Give back all of the data exactly, with every picture omitted.

(PROVIDED DATA)

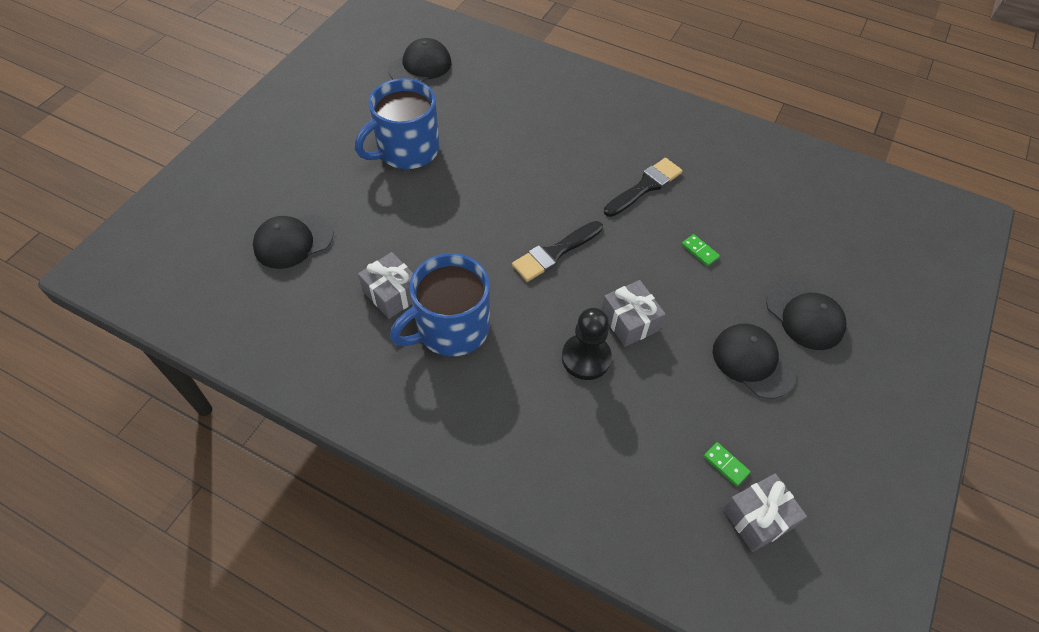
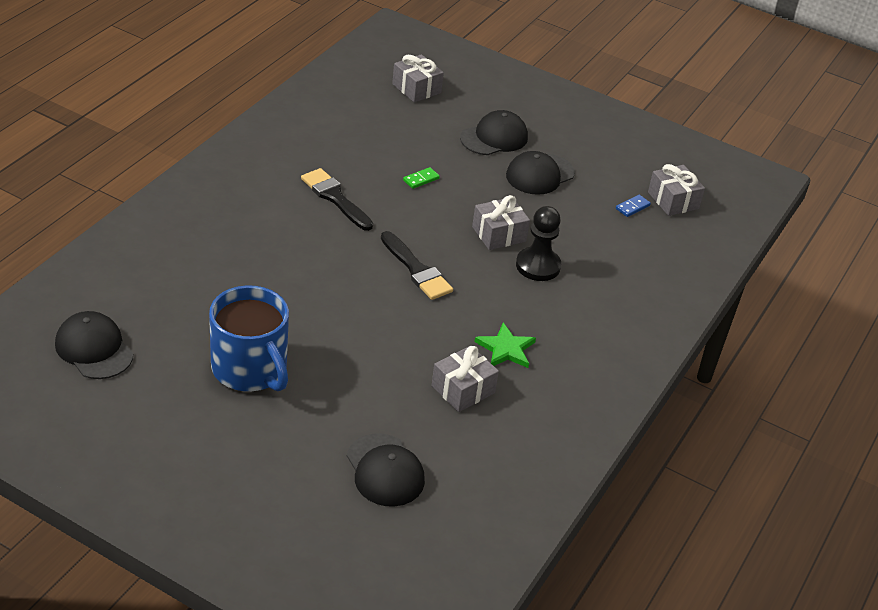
camera: 90 degrees left, 15 degrees down
(451, 328) = (506, 349): blue mug -> green star
(726, 464) = (632, 207): green domino -> blue domino
(863, 241) = (416, 88): none -> grey gift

(End PROVIDED DATA)

◆ RESPONSE AREA:
camera: 90 degrees left, 15 degrees down
(451, 328) = (506, 349): blue mug -> green star
(726, 464) = (632, 207): green domino -> blue domino
(863, 241) = (416, 88): none -> grey gift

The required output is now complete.